» **What is expected**
Once the line containing "tan brick F1:G1 level 2 -> none" is found, set down that line and each one after it exactly, through the end of the entries.

» **Entries provided**
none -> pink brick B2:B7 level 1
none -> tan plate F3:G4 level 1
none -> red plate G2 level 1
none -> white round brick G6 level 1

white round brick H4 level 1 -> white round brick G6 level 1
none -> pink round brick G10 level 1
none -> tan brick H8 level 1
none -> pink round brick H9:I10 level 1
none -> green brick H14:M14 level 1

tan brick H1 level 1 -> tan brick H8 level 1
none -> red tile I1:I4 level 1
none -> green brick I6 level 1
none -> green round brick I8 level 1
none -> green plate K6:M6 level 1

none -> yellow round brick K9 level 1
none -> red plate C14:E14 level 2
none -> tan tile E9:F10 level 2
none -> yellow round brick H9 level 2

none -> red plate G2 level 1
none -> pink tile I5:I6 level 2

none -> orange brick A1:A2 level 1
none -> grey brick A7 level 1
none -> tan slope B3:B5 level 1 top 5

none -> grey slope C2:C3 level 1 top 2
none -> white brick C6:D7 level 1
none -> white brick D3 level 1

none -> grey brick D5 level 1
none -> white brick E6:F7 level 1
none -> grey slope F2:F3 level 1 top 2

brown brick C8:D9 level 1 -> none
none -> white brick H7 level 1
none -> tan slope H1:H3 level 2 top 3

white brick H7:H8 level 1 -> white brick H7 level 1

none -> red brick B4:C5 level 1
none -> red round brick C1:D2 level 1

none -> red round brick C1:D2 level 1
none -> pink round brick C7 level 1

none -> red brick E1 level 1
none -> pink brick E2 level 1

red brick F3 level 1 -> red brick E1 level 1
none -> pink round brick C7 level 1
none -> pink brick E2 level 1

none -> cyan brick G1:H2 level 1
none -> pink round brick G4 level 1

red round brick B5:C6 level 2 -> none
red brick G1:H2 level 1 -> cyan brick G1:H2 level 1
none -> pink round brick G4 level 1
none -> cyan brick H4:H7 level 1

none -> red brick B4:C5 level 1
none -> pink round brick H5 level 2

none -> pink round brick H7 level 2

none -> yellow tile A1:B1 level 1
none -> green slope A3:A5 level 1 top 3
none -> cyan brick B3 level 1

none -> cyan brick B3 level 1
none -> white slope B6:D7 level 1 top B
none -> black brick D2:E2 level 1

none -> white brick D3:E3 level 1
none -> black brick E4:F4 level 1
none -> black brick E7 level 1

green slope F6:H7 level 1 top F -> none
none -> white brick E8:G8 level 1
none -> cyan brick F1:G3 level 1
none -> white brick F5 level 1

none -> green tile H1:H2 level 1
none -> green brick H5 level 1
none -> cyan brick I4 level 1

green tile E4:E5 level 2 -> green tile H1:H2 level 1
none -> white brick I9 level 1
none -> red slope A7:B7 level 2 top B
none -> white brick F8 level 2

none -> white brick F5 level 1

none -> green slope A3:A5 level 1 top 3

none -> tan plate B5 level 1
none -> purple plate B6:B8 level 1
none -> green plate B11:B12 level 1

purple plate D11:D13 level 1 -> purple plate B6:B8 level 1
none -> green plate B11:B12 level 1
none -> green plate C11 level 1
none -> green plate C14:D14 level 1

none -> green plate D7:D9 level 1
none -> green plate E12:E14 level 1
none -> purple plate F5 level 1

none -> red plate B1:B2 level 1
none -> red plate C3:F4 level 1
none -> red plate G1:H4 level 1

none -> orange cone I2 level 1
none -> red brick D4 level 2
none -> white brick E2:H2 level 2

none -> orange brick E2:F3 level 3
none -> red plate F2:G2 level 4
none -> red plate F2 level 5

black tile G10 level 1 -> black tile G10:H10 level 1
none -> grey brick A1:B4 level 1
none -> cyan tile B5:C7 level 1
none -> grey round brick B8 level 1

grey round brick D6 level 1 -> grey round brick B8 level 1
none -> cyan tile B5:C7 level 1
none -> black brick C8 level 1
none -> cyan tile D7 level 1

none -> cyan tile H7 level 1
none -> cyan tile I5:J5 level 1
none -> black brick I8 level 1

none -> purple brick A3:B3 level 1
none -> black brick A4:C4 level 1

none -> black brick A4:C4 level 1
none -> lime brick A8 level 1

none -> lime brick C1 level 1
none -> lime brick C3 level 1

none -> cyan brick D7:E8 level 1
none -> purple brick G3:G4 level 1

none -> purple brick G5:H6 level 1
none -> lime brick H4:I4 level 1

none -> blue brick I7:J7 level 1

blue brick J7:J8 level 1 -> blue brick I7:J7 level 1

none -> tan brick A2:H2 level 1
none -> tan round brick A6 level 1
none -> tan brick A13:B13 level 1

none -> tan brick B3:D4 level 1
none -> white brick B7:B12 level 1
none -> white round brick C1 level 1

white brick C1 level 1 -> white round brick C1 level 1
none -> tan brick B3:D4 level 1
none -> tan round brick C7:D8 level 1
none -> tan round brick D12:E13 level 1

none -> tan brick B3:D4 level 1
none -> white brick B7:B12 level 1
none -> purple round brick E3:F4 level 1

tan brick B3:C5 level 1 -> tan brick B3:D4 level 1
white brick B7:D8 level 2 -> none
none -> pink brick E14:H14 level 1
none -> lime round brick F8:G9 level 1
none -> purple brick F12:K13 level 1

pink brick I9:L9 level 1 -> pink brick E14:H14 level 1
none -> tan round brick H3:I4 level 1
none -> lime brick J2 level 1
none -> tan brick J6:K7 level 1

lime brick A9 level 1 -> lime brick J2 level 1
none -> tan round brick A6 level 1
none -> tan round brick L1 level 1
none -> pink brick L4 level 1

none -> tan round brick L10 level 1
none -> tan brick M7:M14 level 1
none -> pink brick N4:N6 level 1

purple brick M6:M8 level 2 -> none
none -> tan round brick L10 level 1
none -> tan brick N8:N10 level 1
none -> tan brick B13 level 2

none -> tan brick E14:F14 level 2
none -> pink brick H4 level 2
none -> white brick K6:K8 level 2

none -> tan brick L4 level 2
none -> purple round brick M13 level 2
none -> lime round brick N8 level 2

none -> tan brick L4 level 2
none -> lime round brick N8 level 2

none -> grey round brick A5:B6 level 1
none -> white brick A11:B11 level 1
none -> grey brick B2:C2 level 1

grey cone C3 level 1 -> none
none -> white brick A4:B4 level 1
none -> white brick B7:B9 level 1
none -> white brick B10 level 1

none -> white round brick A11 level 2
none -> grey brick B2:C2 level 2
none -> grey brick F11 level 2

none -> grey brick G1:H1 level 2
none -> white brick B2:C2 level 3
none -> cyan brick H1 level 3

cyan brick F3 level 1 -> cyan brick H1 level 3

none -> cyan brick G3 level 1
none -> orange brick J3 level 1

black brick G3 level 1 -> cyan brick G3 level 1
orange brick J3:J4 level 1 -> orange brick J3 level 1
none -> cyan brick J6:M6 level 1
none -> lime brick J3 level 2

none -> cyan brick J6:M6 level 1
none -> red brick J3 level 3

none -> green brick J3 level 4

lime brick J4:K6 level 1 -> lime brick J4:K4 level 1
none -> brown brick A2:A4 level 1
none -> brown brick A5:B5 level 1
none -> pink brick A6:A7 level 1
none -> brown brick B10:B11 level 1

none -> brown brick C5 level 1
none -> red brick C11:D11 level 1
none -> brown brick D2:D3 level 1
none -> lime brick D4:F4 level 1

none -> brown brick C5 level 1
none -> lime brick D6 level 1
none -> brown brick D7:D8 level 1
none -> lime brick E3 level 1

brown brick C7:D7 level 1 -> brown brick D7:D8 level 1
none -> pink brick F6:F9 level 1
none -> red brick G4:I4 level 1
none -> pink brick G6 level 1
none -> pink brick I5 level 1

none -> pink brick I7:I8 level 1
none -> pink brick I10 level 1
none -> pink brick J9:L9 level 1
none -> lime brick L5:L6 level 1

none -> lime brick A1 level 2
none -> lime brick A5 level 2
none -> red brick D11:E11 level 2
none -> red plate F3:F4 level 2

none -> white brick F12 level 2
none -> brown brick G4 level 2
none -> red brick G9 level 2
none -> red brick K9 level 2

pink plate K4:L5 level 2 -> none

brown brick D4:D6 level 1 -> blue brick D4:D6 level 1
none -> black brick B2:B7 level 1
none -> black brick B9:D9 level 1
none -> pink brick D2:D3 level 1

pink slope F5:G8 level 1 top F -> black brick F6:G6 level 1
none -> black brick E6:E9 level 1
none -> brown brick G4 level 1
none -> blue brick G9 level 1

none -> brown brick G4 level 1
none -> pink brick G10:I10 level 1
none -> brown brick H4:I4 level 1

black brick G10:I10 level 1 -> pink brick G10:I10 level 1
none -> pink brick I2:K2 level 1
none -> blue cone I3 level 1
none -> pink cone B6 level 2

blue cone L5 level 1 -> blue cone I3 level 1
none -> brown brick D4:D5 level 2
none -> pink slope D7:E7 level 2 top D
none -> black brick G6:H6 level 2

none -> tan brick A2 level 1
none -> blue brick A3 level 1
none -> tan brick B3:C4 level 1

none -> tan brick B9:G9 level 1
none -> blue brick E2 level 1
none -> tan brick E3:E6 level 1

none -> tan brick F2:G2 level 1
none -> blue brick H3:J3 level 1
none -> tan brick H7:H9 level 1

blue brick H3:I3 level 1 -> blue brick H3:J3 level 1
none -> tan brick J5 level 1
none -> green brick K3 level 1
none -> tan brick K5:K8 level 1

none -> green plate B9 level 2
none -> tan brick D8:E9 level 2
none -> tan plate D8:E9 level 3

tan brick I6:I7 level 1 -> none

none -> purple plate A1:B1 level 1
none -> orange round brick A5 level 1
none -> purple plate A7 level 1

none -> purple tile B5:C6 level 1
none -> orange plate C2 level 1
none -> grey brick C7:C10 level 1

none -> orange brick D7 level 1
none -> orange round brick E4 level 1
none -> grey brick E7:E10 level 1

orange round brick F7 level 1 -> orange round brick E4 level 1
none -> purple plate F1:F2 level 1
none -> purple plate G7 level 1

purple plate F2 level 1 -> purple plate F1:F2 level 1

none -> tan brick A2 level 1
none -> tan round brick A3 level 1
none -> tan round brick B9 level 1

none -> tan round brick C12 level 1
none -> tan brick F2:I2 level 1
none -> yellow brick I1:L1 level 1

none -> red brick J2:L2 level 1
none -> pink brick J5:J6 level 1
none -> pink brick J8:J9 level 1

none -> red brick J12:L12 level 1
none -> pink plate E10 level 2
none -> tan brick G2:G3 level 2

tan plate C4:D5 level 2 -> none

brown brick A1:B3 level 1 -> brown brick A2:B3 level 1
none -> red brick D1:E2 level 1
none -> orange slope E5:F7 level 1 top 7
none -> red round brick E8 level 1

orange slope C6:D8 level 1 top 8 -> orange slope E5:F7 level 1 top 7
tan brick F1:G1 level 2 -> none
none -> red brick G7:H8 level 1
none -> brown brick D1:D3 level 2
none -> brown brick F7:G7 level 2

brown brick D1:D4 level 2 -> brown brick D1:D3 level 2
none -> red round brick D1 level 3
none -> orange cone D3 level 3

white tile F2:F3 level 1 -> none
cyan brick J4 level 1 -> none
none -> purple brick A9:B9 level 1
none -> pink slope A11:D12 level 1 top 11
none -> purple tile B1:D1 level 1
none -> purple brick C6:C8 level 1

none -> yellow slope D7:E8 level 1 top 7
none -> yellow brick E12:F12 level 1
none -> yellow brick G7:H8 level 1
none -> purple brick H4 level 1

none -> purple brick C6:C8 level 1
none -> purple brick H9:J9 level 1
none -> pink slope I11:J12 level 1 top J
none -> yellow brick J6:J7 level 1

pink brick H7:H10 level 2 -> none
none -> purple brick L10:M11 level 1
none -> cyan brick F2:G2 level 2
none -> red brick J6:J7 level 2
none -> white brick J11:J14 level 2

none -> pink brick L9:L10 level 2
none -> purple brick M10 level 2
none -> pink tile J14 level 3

» **Response to the task**
tan brick F1:G1 level 2 -> none
none -> red brick G7:H8 level 1
none -> brown brick D1:D3 level 2
none -> brown brick F7:G7 level 2

brown brick D1:D4 level 2 -> brown brick D1:D3 level 2
none -> red round brick D1 level 3
none -> orange cone D3 level 3

white tile F2:F3 level 1 -> none
cyan brick J4 level 1 -> none
none -> purple brick A9:B9 level 1
none -> pink slope A11:D12 level 1 top 11
none -> purple tile B1:D1 level 1
none -> purple brick C6:C8 level 1

none -> yellow slope D7:E8 level 1 top 7
none -> yellow brick E12:F12 level 1
none -> yellow brick G7:H8 level 1
none -> purple brick H4 level 1

none -> purple brick C6:C8 level 1
none -> purple brick H9:J9 level 1
none -> pink slope I11:J12 level 1 top J
none -> yellow brick J6:J7 level 1

pink brick H7:H10 level 2 -> none
none -> purple brick L10:M11 level 1
none -> cyan brick F2:G2 level 2
none -> red brick J6:J7 level 2
none -> white brick J11:J14 level 2

none -> pink brick L9:L10 level 2
none -> purple brick M10 level 2
none -> pink tile J14 level 3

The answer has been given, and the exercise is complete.